◆ **STATED PROBLEM**: Count the lines in the data below that contain the string "kern", treating uppercase and lowercase as different, and reply with only that number.

◆ **MATERIAL PROVIDED**:
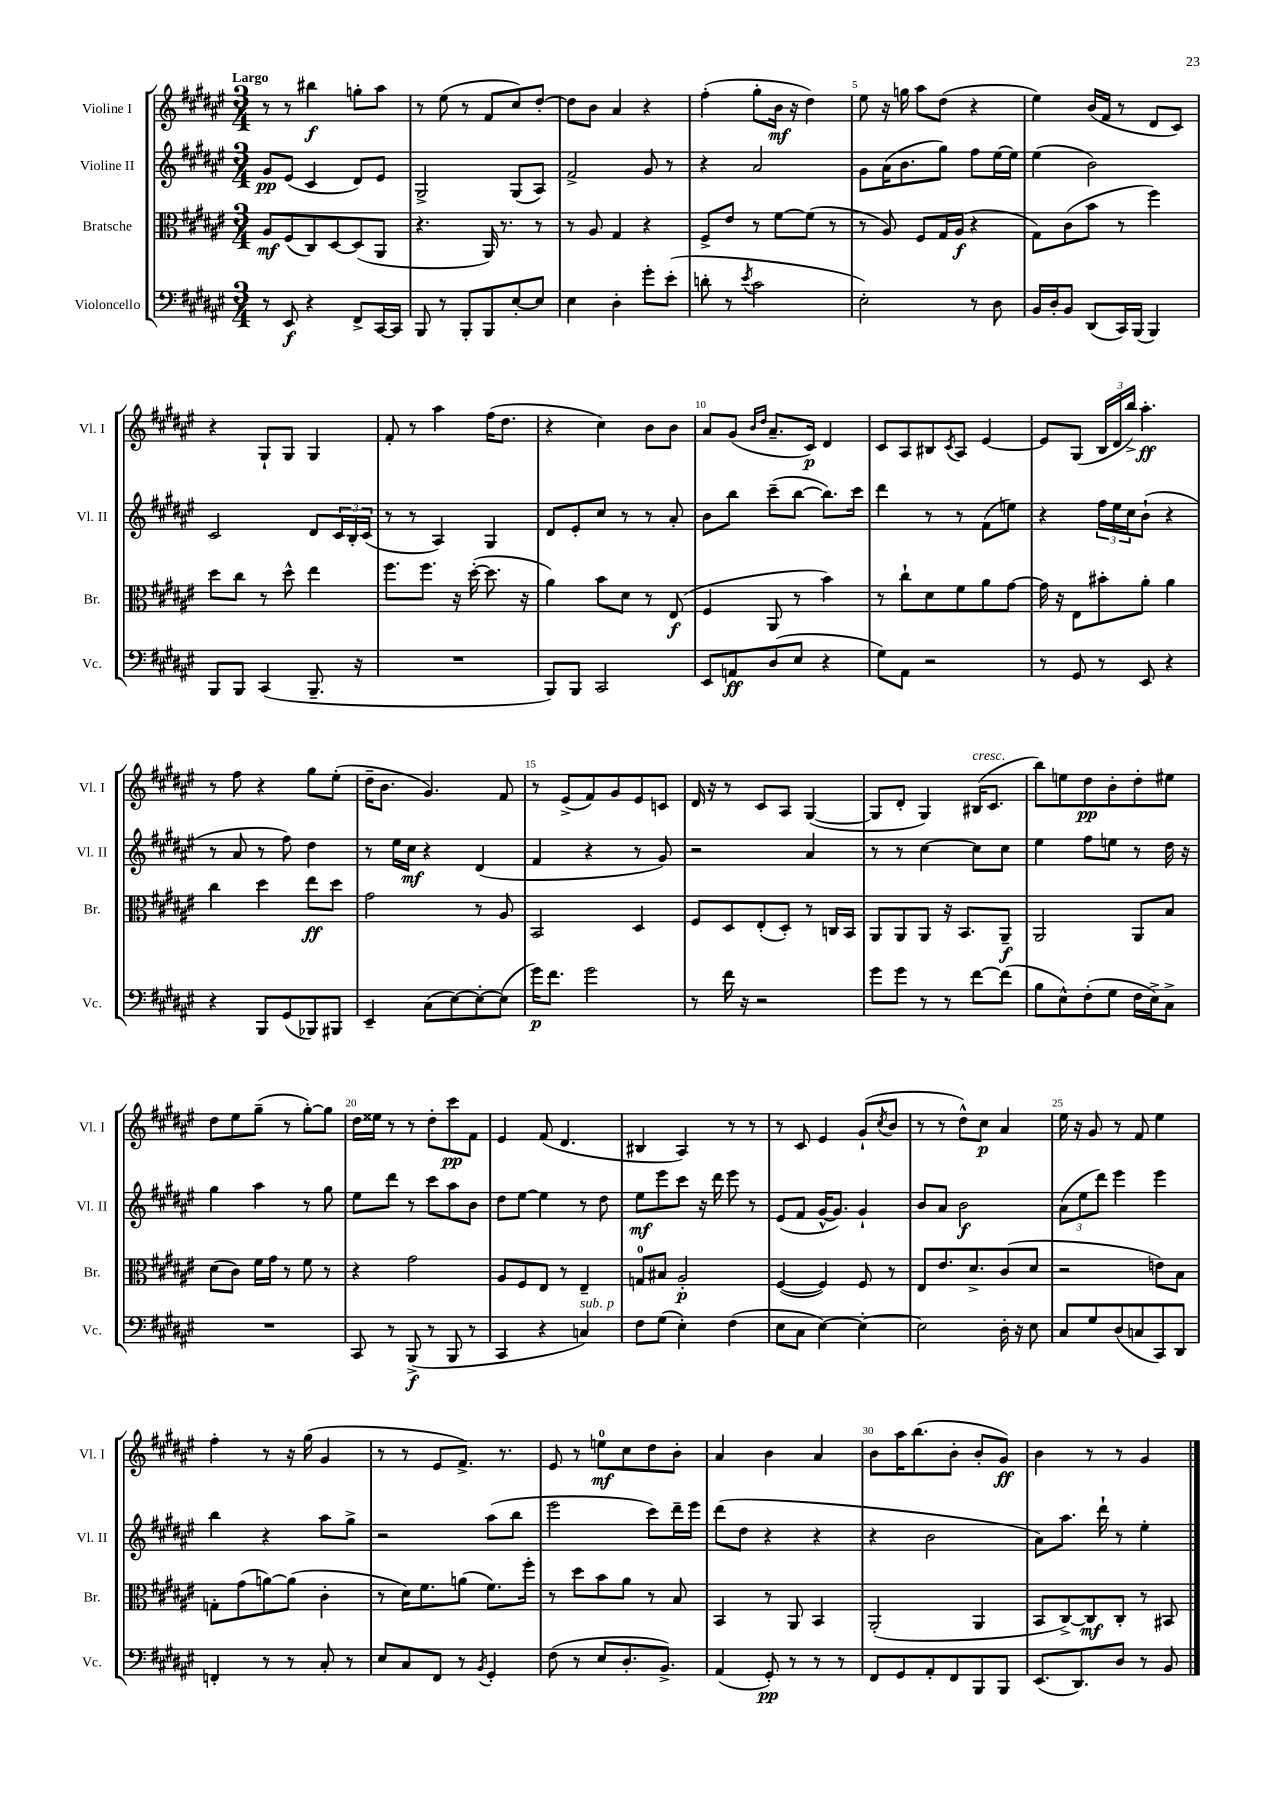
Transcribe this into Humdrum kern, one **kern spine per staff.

**kern	**kern	**kern	**kern
*staff4	*staff3	*staff2	*staff1
*clefF4	*clefC3	*clefG2	*clefG2
*k[f#c#g#d#a#e#]	*k[f#c#g#d#a#e#]	*k[f#c#g#d#a#e#]	*k[f#c#g#d#a#e#]
*M3/4	*M3/4	*M3/4	*M3/4
8r	8A#	8g#	8r
8EE#	(8F#	(8e#	8r
4r	8C#)	4c#	4bb#
.	[8D#	.	.
8FF#^	(8D#]	8d#)	8gg'
[16CC#	8AA#	8e#	8aa#
16CC#]	.	.	.
=	=	=	=
8BBB	4.r	2G#^	8r
8r	.	.	(8ee#
8BBB'	.	.	8r
8BBB	16AA#)	.	8f#
.	8.r	.	.
[8E#'	.	(8G#	8cc#)
8E#]	8r	8A#)	[8dd#'
=	=	=	=
4E#	8r	2f#^	8dd#]
.	8A#	.	8b
4D#'	4G#	.	4a#
8g#'	4r	8g#	4r
(8e#'	.	8r	.
=	=	=	=
8d'	8F#^	4r	(4ff#'
8r	8e#	.	.
8qe#	.	.	.
2c#	8r	2a#	8gg#'
.	[8f#	.	16b
.	.	.	16r
.	(8f#]	.	4dd#)
.	8r	.	.
=	=	=	=
2E#')	8r	8g#	8ee#
.	8A#)	(16a#	16r
.	.	8.b	16gg
.	8F#	.	8aa#
.	16G#	8gg#)	(8dd#
.	(16A#	.	.
8r	4r	8ff#	4r
8D#	.	[16ee#	.
.	.	16ee#]	.
=	=	=	=
16BB	8G#)	(4ee#	4ee#)
16D#'	.	.	.
8BB	(8c#	.	.
(8DD#	8b	2b)	(16b
.	.	.	16f#
16CC#)	8r	.	8r
(16BBB	.	.	.
4BBB)	4ff#)	.	8d#
.	.	.	8c#)
=	=	=	=
8BBB	8dd#	2c#	4r
8BBB	8cc#	.	.
(4CC#	8r	.	8G#`
.	8dd#^^	.	8G#
8.BBB~	4ee#	8d#	4G#
.	.	24c#	.
.	.	24B'	.
16r	.	.	.
.	.	(24c#	.
=	=	=	=
2.r	8.ff#	8r	8f#'
.	.	8r	8r
.	8.ff#	.	.
.	.	4A#)	4aa#
.	16r	.	.
.	([16dd#'	.	.
.	8.dd#]	4G#	(16ff#
.	.	.	8.dd#
.	16r	.	.
=	=	=	=
8BBB)	4a#)	8d#	4r
8BBB	.	8e#'	.
2CC#	8b	8cc#	4cc#)
.	8d#	8r	.
.	8r	8r	8b
.	(8E#	8a#'	8b
=	=	=	=
8EE#	4F#	8b	8a#
8AA	.	8bb	(8g#
.	.	.	16qqb
.	.	.	16qqdd#
(8D#	8AA#	(8ccc#~	8.a#~
8E#	8r	[8bb	.
.	.	.	16c#)
4r	4b)	8.bb])	4d#
.	.	16ccc#	.
=	=	=	=
8G#)	8r	4ddd#	8c#
8AA#	8cc#`	.	8A#
2r	8d#	8r	8B#
.	.	.	8qc#
.	8f#	8r	8A#
.	8a#	(8f#	[4e#
.	[8g#	8ee)	.
=	=	=	=
8r	16g#]	4r	8e#]
.	16r	.	.
8GG#	8E#	.	(8G#
8r	8b#'	24ff#	24B
.	.	24ee#	24d#
.	.	24cc#	24bb^)
8EE#	8a#'	(8b`	4.aa#'
4r	4a#	4r	.
=	=	=	=
4r	4cc#	8r	8r
.	.	8a#	8ff#
8BBB	4dd#	8r	4r
(8GG#	.	8ff#)	.
8BBB-)	8ee#	4dd#	8gg#
8BBB#	8dd#	.	(8ee#'
=	=	=	=
4EE#~	2g#	8r	16dd#~
.	.	.	8.b
.	.	16ee#	.
.	.	16cc#	.
(8C#	.	4r	4.g#)
[8E#)	.	.	.
8E#'_	8r	(4d#	.
(8E#]	8A#	.	8f#
=	=	=	=
16g#)	2BB	4f#	8r
8.f#	.	.	.
.	.	.	(8e#^
2g#	.	4r	8f#)
.	.	.	8g#
.	4D#	8r	8e#
.	.	8g#)	8c
=	=	=	=
8r	8F#	2r	16d#
.	.	.	16r
16f#	8D#	.	8r
16r	.	.	.
2r	(8E#'	.	8c#
.	8D#')	.	8A#
.	8r	4a#	([4G#
.	16C	.	.
.	16BB	.	.
=	=	=	=
8g#	8AA#	8r	8G#]
8g#	8AA#	8r	8d#'
8r	8AA#	[4cc#	4G#)
8r	16r	.	.
.	8.BB	.	.
[8f#	.	8cc#]	(16B#
.	.	.	8.c#
(8f#]	8AA#~	8cc#	.
=	=	=	=
8B	2AA#	4ee#	8bb)
8E#^^)	.	.	8ee
(8F#'	.	8ff#	8dd#
8G#	.	8ee	8b'
16F#	8AA#	8r	8dd#'
16E#^)	.	.	.
8C#^	8B	16dd#	8ee#
.	.	16r	.
=	=	=	=
2.r	(8d#	4gg#	8dd#
.	8c#)	.	8ee#
.	16f#	4aa#	(8gg#~
.	16g#	.	.
.	8r	.	8r
.	8f#	8r	[8gg#')
.	8r	8gg#	8gg#]
=	=	=	=
8CC#	4r	8ee#	16dd#
.	.	.	16ee##
8r	.	8ddd#	8r
(8BBB^	2g#	8r	8r
8r	.	8ccc#	8dd#'
8BBB	.	8aa#	8ccc#
8r	.	8b	8f#
=	=	=	=
4CC#	8A#	8dd#	4e#
.	8F#	[8ee#	.
4r	8E#	4ee#]	(8f#
.	8r	.	4.d#
4C)	4E#~	8r	.
.	.	8dd#	.
=	=	=	=
8F#	8G	8ee#	4B#
(8G#	8B#	8eee#	.
4E#')	2A#'	8ccc#	4A#)
.	.	16r	.
.	.	16ddd#	.
(4F#	.	8eee#	8r
.	.	8r	8r
=	=	=	=
8E#	([4F#	(8e#	8r
8C#	.	8f#	8c#
[4E#)	4F#])	[16g#^^	4e#
.	.	8.g#])	.
4E#'_	8F#	4g#`	(8g#`
.	.	.	8qcc#
.	8r	.	8b
=	=	=	=
2E#]	8E#	8b	8r
.	8.e#	8a#	8r
.	.	2b	8dd#^^)
.	8.d#^	.	.
.	.	.	8cc#
16D#'	(8c#	.	4a#
16r	.	.	.
8E#	8d#	.	.
=	=	=	=
8C#	2r	(12a#	16ee#
.	.	.	16r
.	.	12ee#	.
8G#	.	.	8g#
.	.	12ddd#)	.
(8D#	.	4eee#	8r
8C	.	.	8f#
8CC#)	8e)	4eee#	4ee#
8DD#	8B	.	.
=	=	=	=
4FF'	8G'	4bb	4ff#'
.	(8g#	.	.
8r	[8a)	4r	8r
8r	(8a]	.	16r
.	.	.	(16gg#
8C#'	4c#'	8aa#	4g#
8r	.	8gg#^	.
=	=	=	=
8E#	8r	2r	8r
8C#	16d#)	.	8r
.	8.f#	.	.
8FF#	.	.	8e#
8r	(8a	.	8.f#^)
8qBB	.	.	.
4GG#'	8.f#)	(8aa#	.
.	.	.	8.r
.	.	8bb	.
.	16ff#'	.	.
=	=	=	=
(8F#	8r	2eee#	8e#
8r	8dd#	.	8r
8E#	8b	.	8ee
8.D#'	8a#	.	8cc#
.	8r	8ccc#)	8dd#
8.BB^)	.	.	.
.	8B	16ddd#~	8b'
.	.	16eee#	.
=	=	=	=
(4AA#	4BB	(8ddd#	4a#
.	.	8dd#	.
8GG#')	8r	4r	4b
8r	8AA#	.	.
8r	4BB	4r	4a#
8r	.	.	.
=	=	=	=
8FF#	(2AA#'	4r	8b
8GG#	.	.	16aa#
.	.	.	(8.bb
8AA#'	.	2b	.
8FF#	.	.	8b'
8BBB	4AA#	.	8b'
8BBB	.	.	8g#)
=	=	=	=
(8.EE#	8BB	8a#)	4b
.	[8C#^)	8.aa#	.
8.DD#)	.	.	.
.	8C#]	.	8r
.	.	16ddd#`	.
8D#	8C#'	8r	8r
8r	8r	4ee#'	4g#
8BB	8BB#	.	.
==	==	==	==
*-	*-	*-	*-
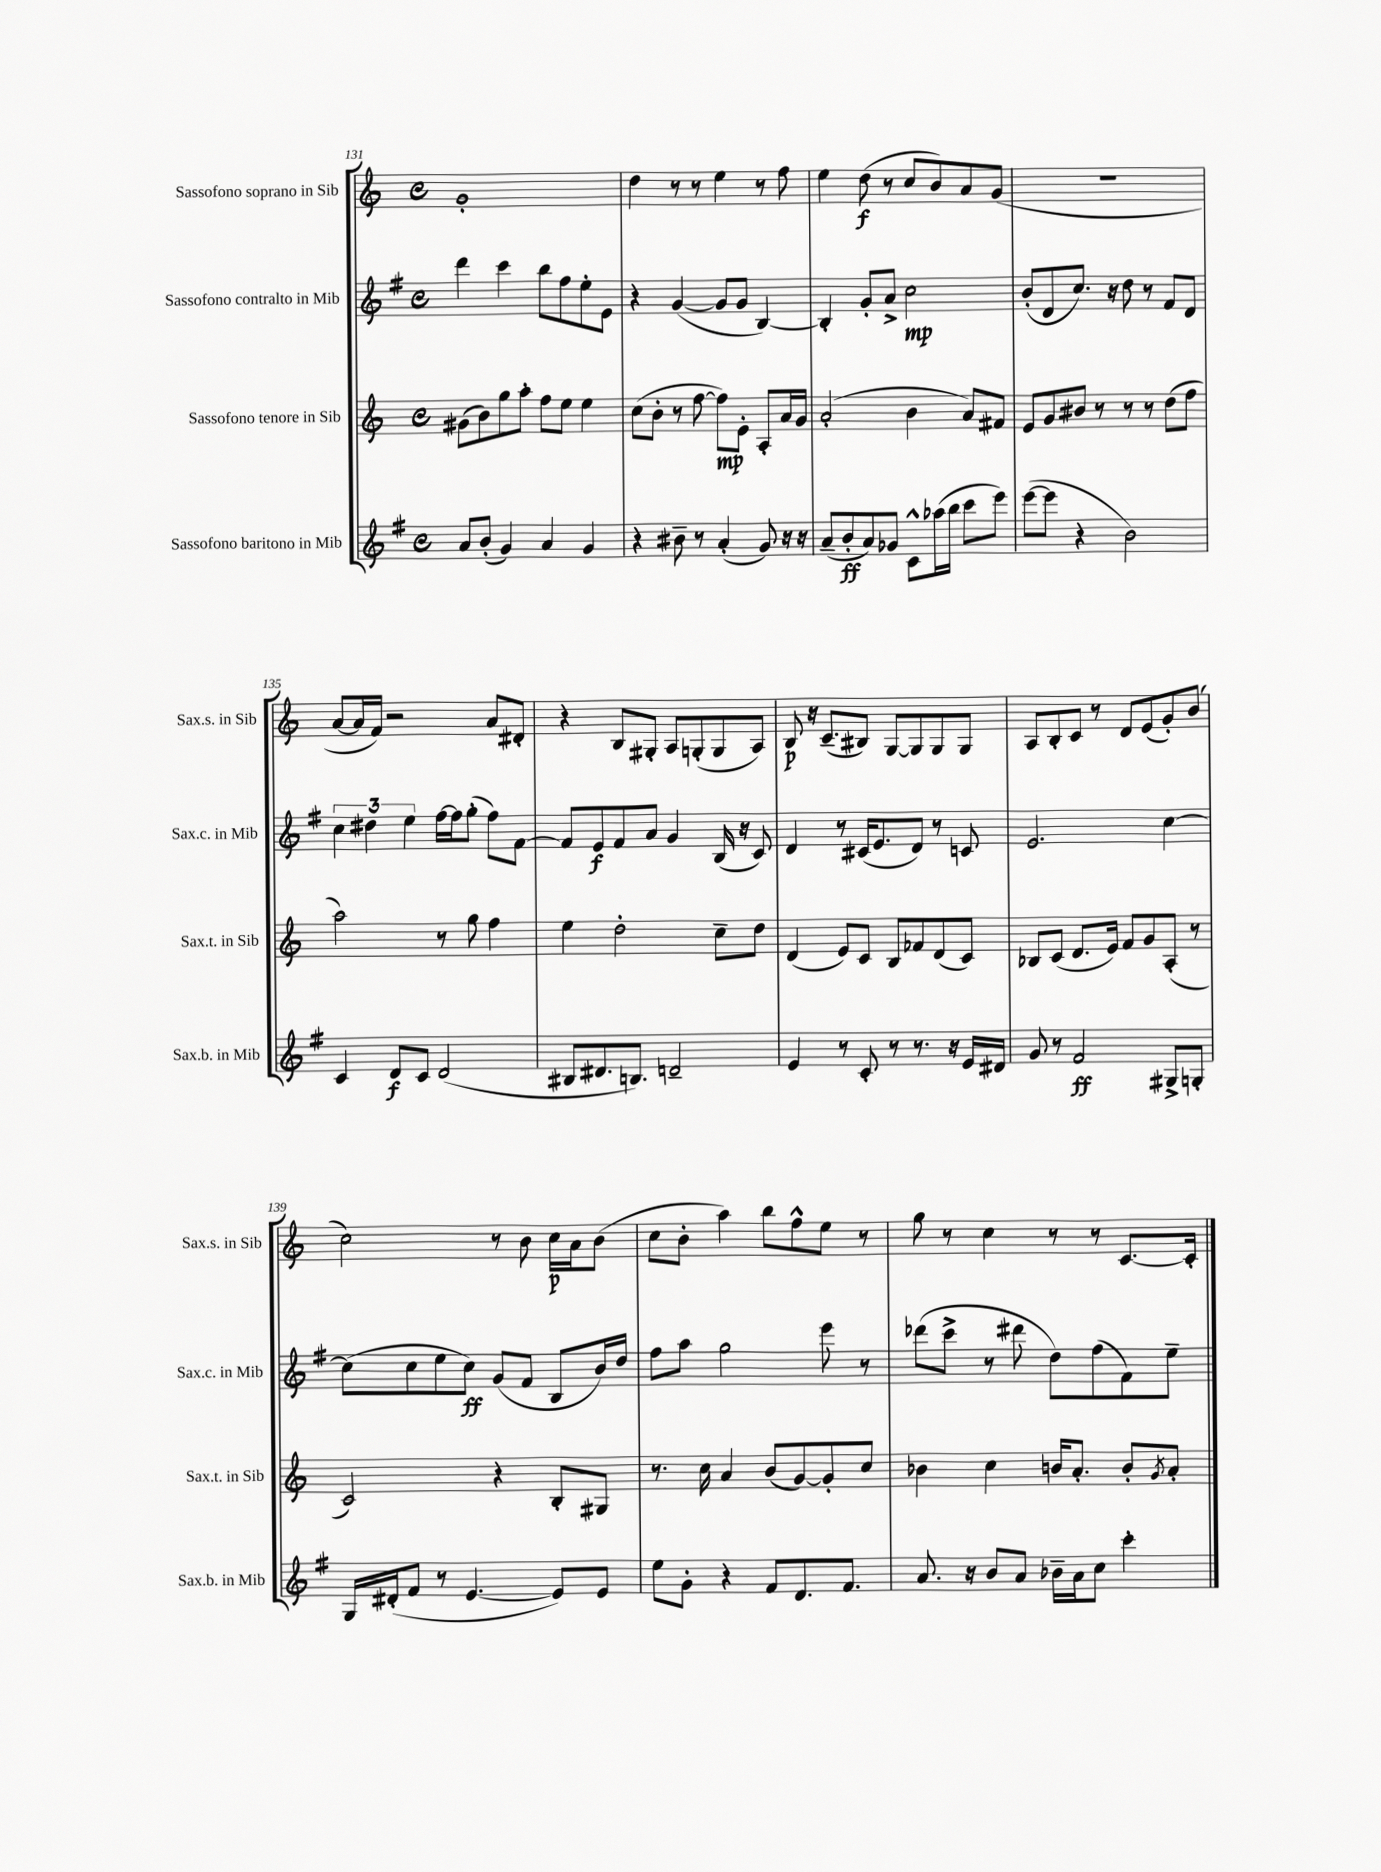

◆ **RESPONSE BELOW**: 2